* Exercise brief
The reply should be the records repeated exactly, without any images.

* Supplied material
────────────────────────────────────────

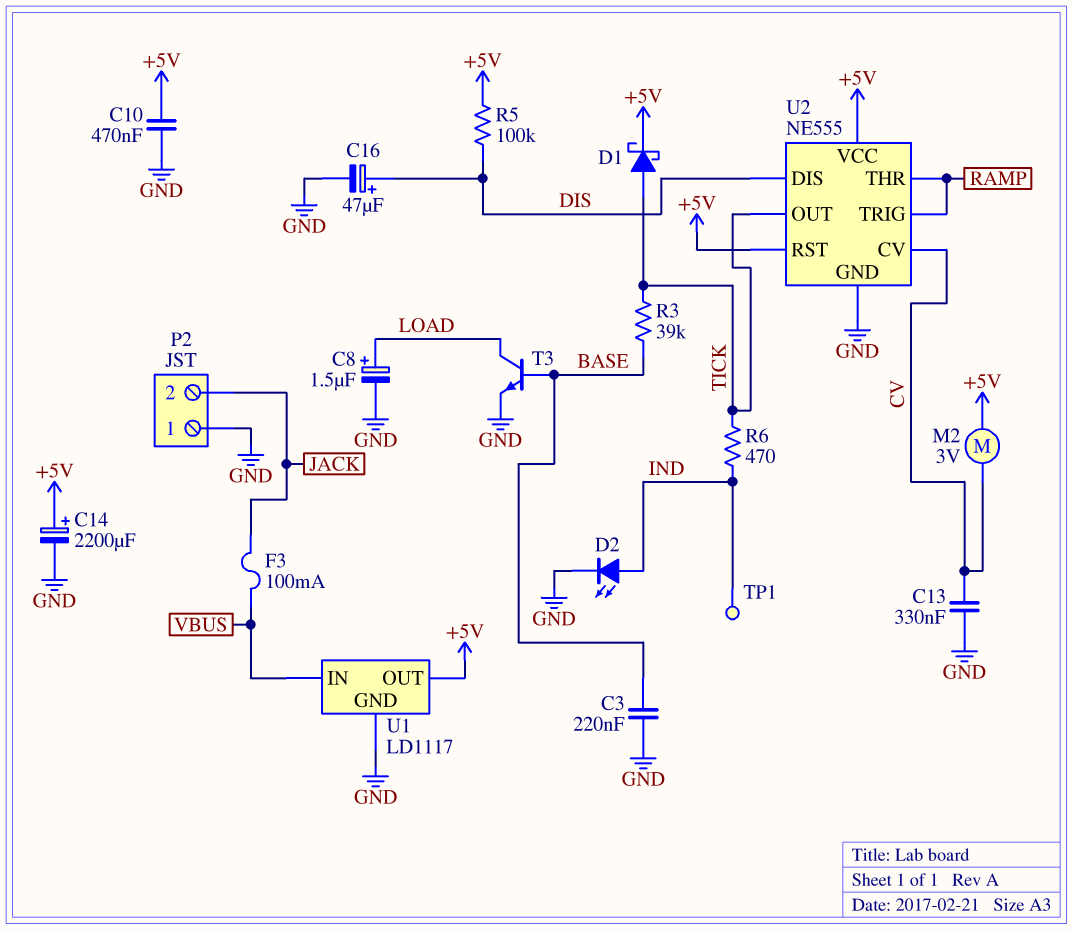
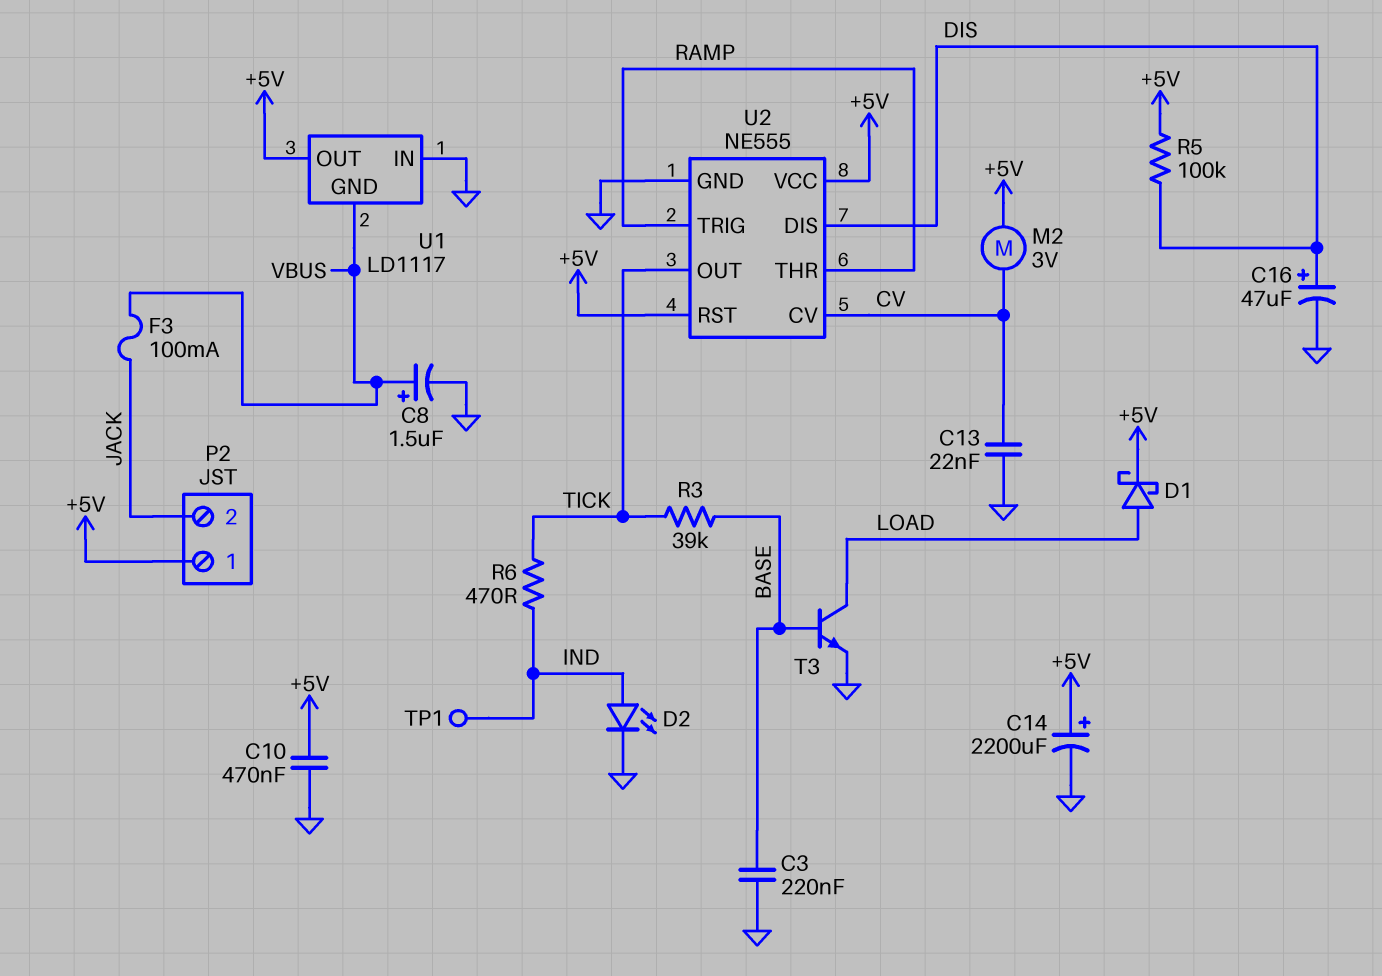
C8: 1.5uF (plus LOAD, minus GND) -> 1.5uF (plus VBUS, minus GND)
C13: 330nF (CV, GND) -> 22nF (CV, GND)
D1: schottky (A TICK, K +5V) -> schottky (A LOAD, K +5V)
P2 pin 1: GND -> +5V
U1 pin GND: GND -> VBUS
U1 pin IN: VBUS -> GND

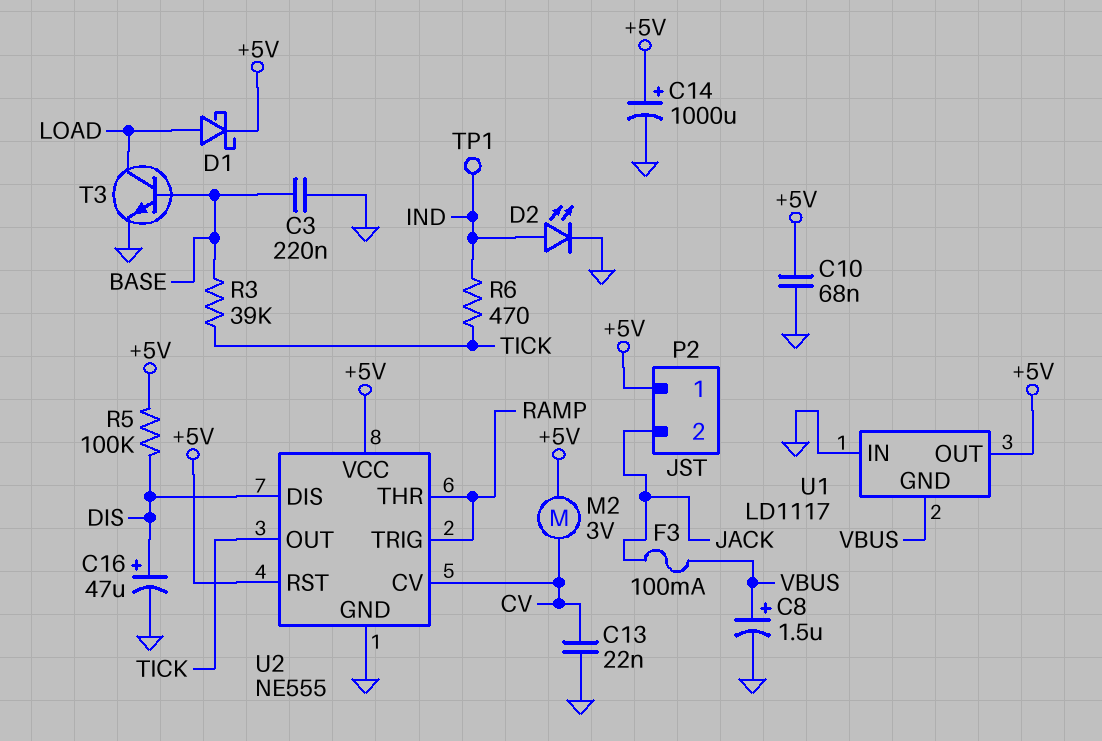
C10: 470nF (+5V, GND) -> 68nF (+5V, GND)
C14: 2200uF (plus +5V, minus GND) -> 1000uF (plus +5V, minus GND)

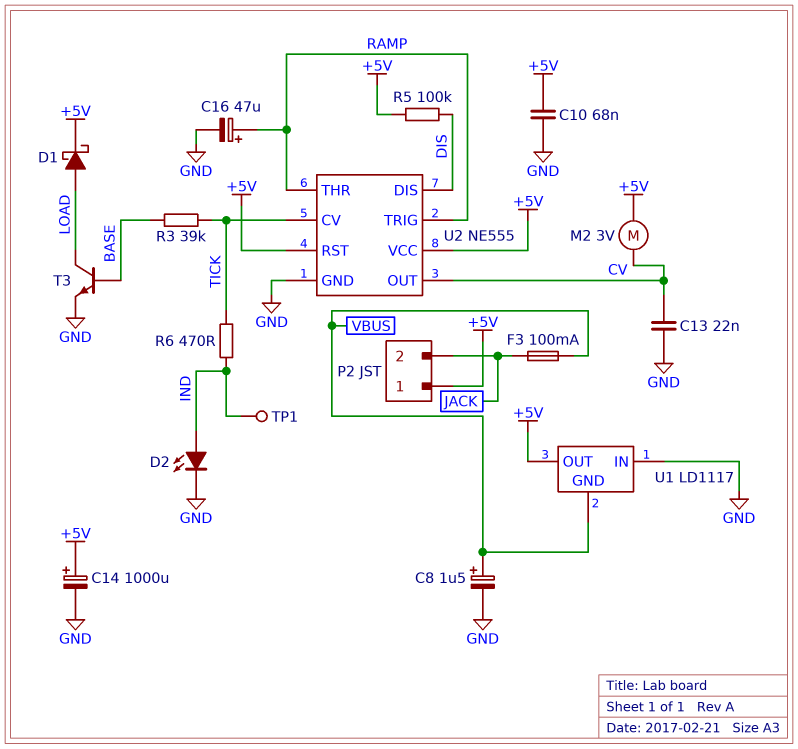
C3: 220nF (BASE, GND) -> none
C16: 47uF (plus DIS, minus GND) -> 47uF (plus RAMP, minus GND)
U2 pin CV: CV -> TICK
U2 pin OUT: TICK -> CV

────────────────────────────────────────

* Response to the task
C8: 1.5uF (plus LOAD, minus GND) -> 1.5uF (plus VBUS, minus GND)
C13: 330nF (CV, GND) -> 22nF (CV, GND)
D1: schottky (A TICK, K +5V) -> schottky (A LOAD, K +5V)
P2 pin 1: GND -> +5V
U1 pin GND: GND -> VBUS
U1 pin IN: VBUS -> GND

C10: 470nF (+5V, GND) -> 68nF (+5V, GND)
C14: 2200uF (plus +5V, minus GND) -> 1000uF (plus +5V, minus GND)

C3: 220nF (BASE, GND) -> none
C16: 47uF (plus DIS, minus GND) -> 47uF (plus RAMP, minus GND)
U2 pin CV: CV -> TICK
U2 pin OUT: TICK -> CV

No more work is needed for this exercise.